:: Work request ::
Look over the listing below and report how many of its lines contain the string "none", with no other words.
◇ ◇ ◇ ◇ ◇
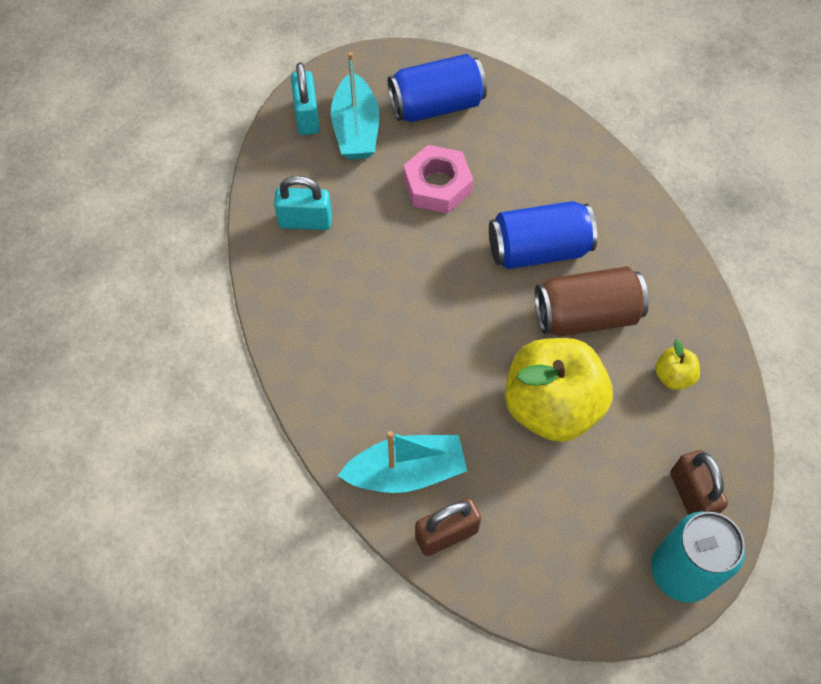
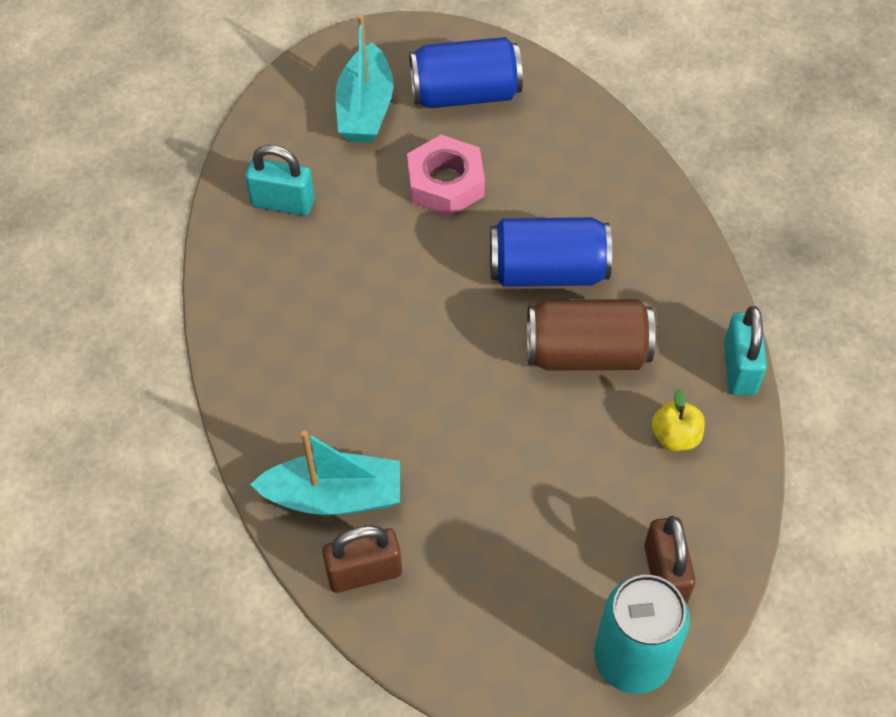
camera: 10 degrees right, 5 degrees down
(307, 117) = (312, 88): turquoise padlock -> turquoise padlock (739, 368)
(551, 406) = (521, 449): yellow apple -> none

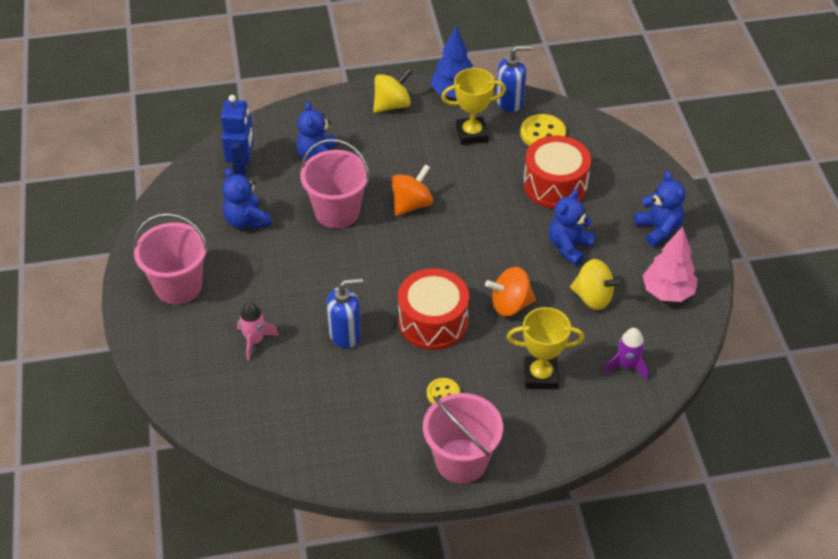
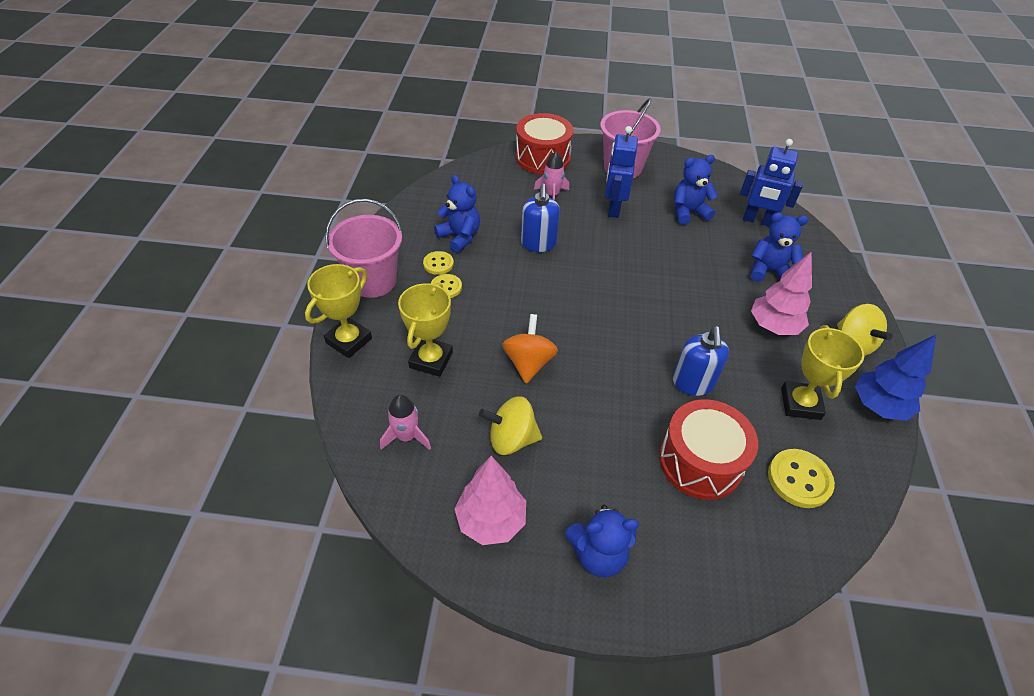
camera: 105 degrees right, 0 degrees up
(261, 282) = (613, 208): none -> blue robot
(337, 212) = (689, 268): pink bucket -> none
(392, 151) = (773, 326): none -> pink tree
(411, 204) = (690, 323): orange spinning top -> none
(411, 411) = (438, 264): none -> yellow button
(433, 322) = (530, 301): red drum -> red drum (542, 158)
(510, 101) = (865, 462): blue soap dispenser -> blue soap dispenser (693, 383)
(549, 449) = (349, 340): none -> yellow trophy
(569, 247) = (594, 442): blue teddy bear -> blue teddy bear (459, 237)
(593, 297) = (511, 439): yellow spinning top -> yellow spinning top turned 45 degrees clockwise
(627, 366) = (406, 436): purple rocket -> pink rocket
◇ ◇ ◇ ◇ ◇
:: Result ::
7